WHAT TO PRODUCE: Output the data word for word, dropping every image.

━━━━━ DATA RECORDS ━━━━━

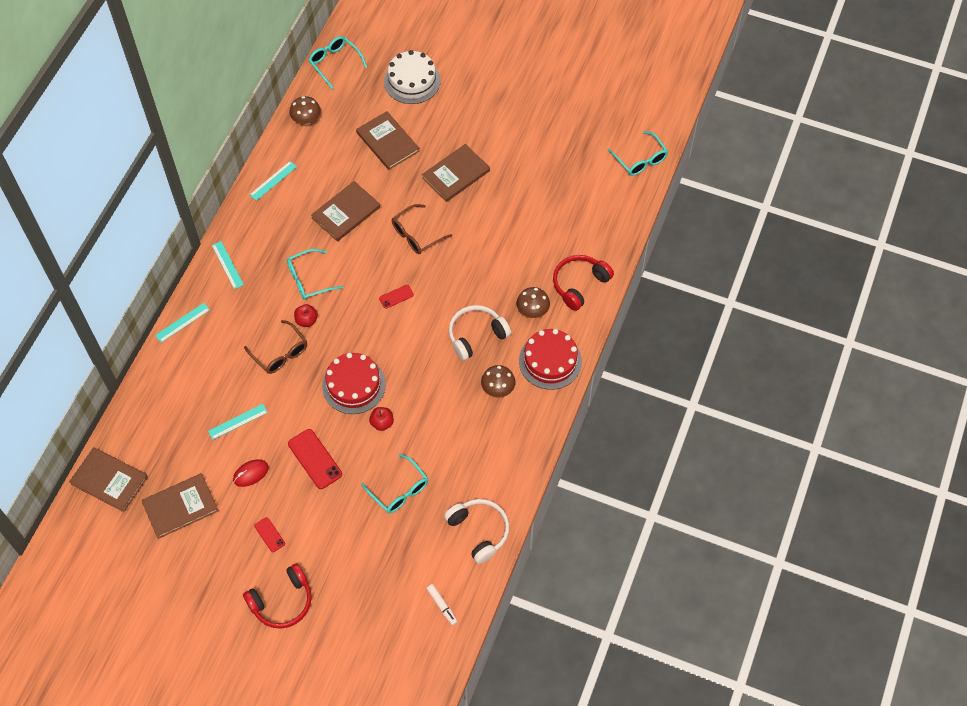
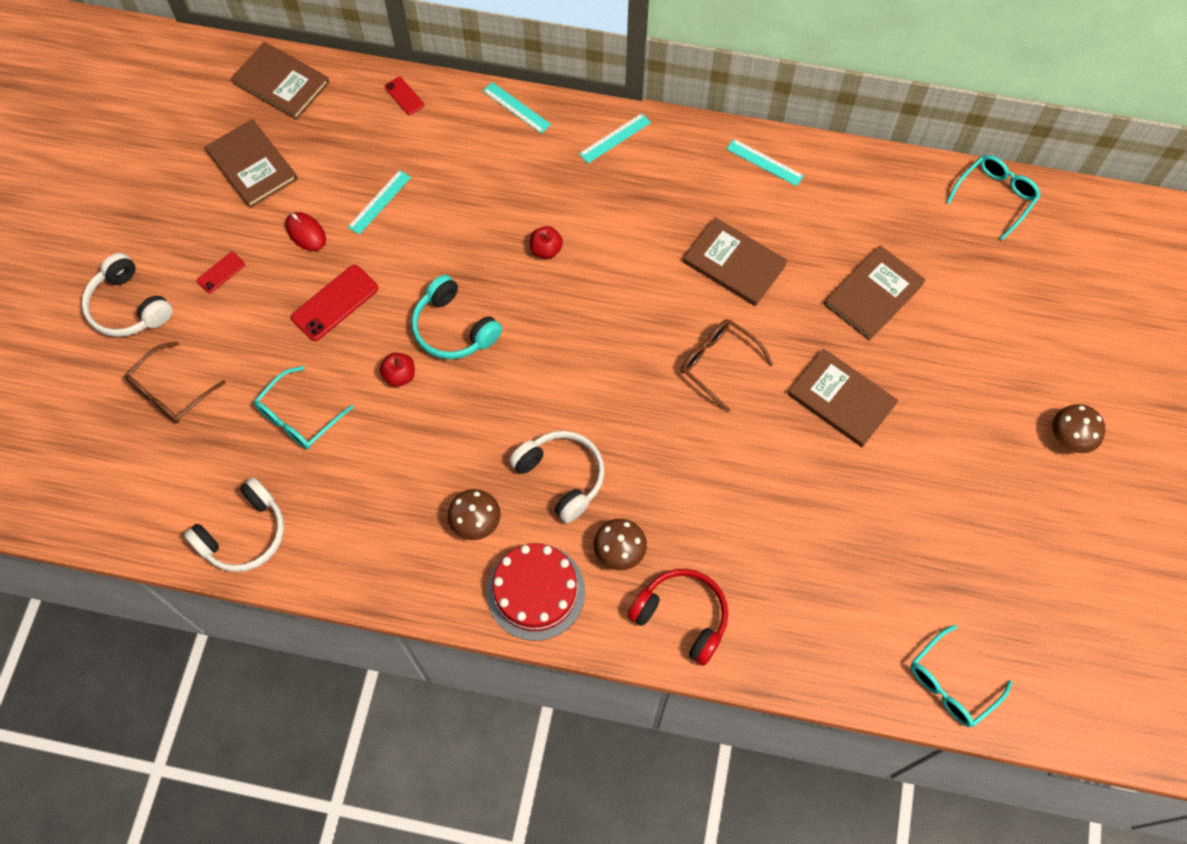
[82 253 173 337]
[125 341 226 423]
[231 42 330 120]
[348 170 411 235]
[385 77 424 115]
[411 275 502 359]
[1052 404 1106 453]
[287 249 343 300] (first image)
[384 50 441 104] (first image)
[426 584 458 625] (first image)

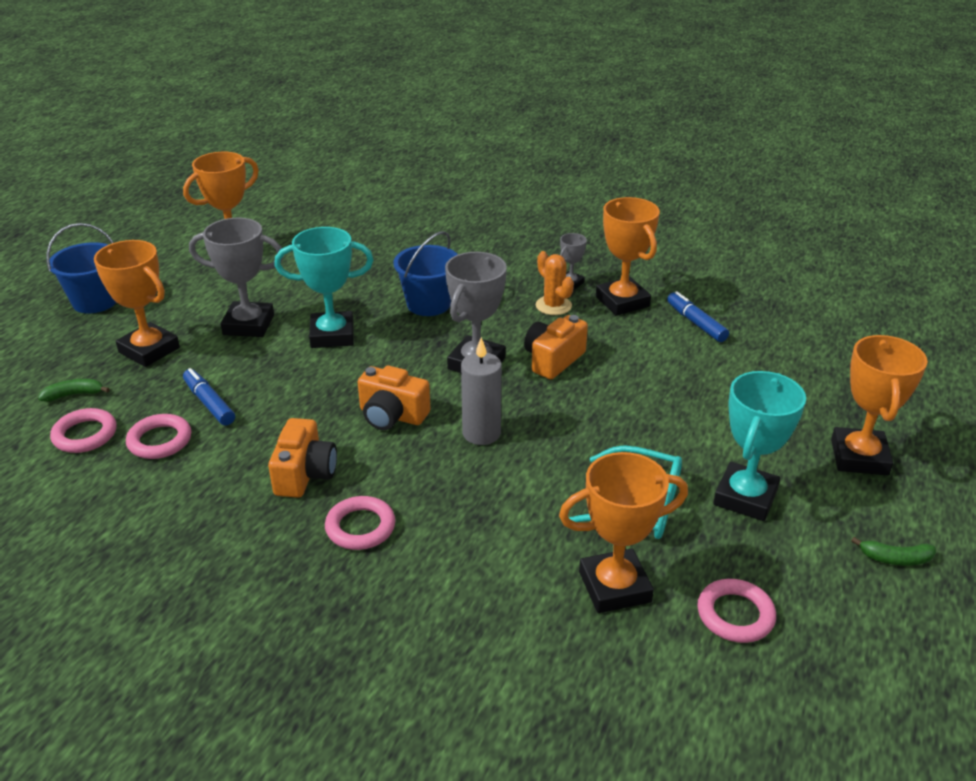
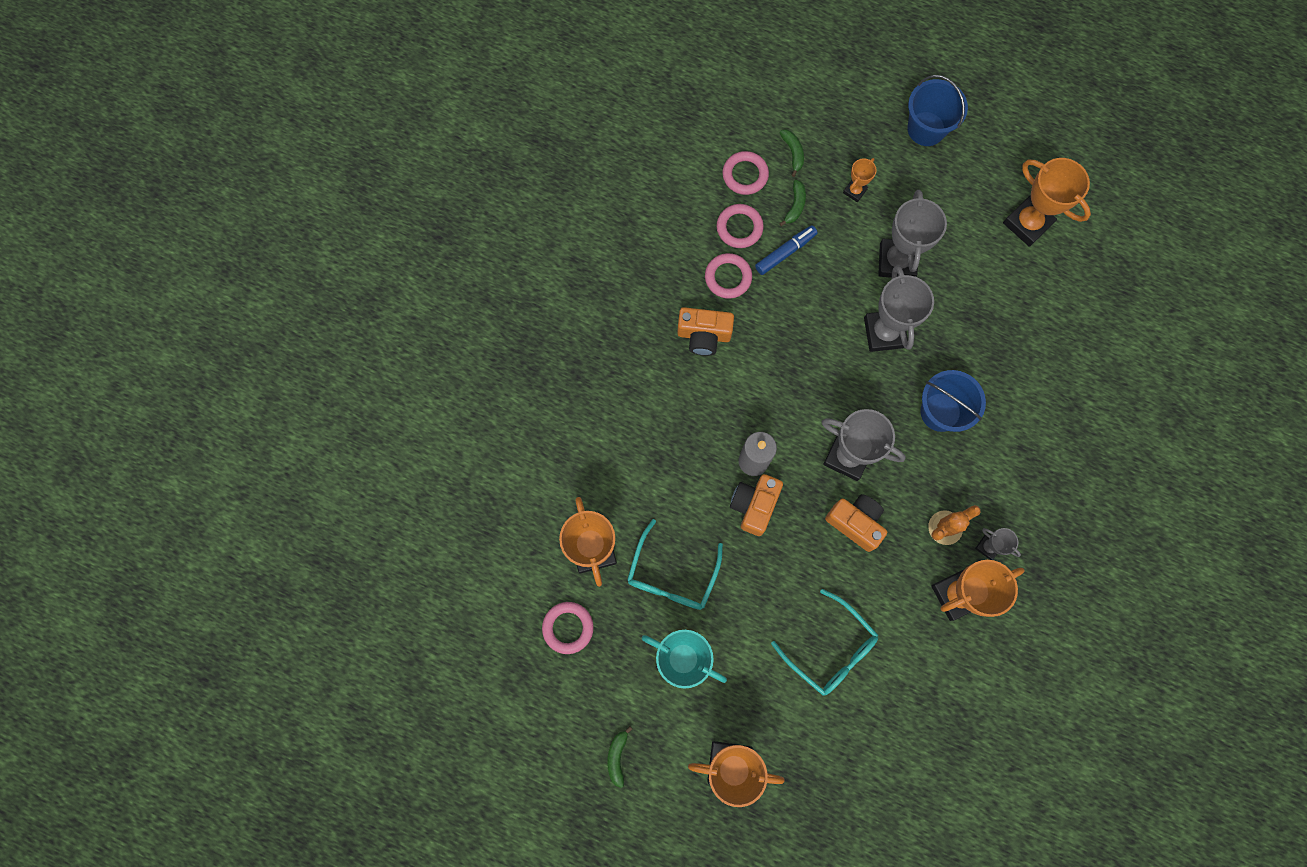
[705 253 752 299]
[730 474 783 536]
[771 589 878 695]
[779 180 806 226]
[843 158 876 202]
[864 265 934 352]
[667 291 729 342] (first image)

━━━━━

SOLUTION TO THIS TASK:
[82 253 173 337]
[125 341 226 423]
[231 42 330 120]
[348 170 411 235]
[385 77 424 115]
[411 275 502 359]
[1052 404 1106 453]
[287 249 343 300] (first image)
[384 50 441 104] (first image)
[426 584 458 625] (first image)

[705 253 752 299]
[730 474 783 536]
[771 589 878 695]
[779 180 806 226]
[843 158 876 202]
[864 265 934 352]
[667 291 729 342] (first image)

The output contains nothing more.